Source material —

=== Begin Enclosure ===

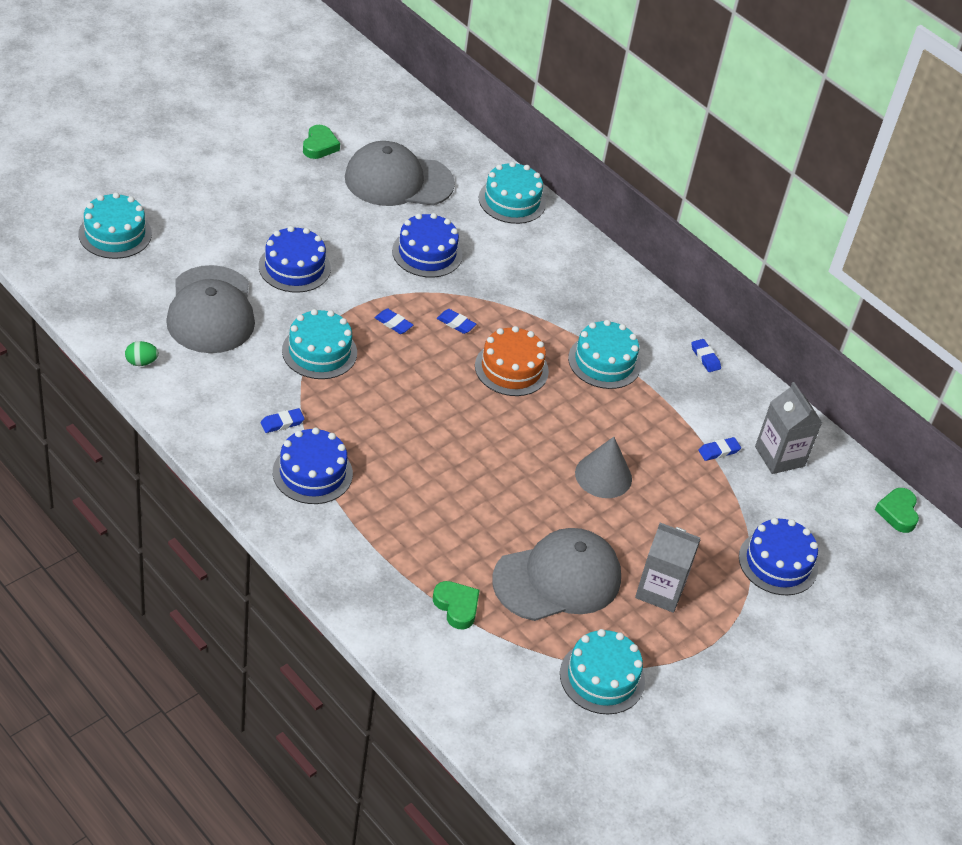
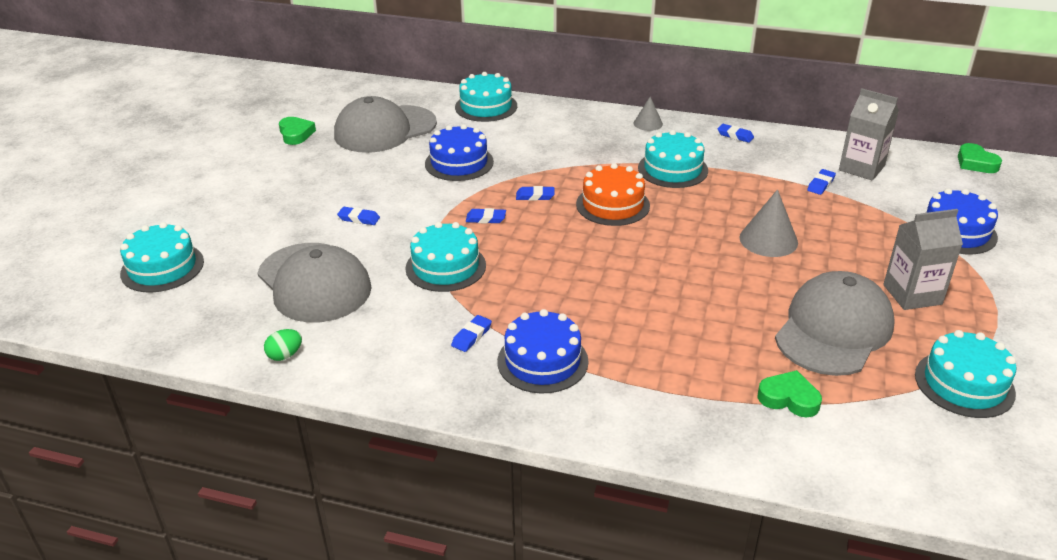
camera: 25 degrees left, 10 degrees down
(294, 267) = (359, 218): blue cake -> blue eraser
(639, 300) = (648, 123): none -> grey cone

=== End Enclosure ===

Work request — Keep every word of the lines above unchanged in the copy, and omit the pictures.

Expected answer —
camera: 25 degrees left, 10 degrees down
(294, 267) = (359, 218): blue cake -> blue eraser
(639, 300) = (648, 123): none -> grey cone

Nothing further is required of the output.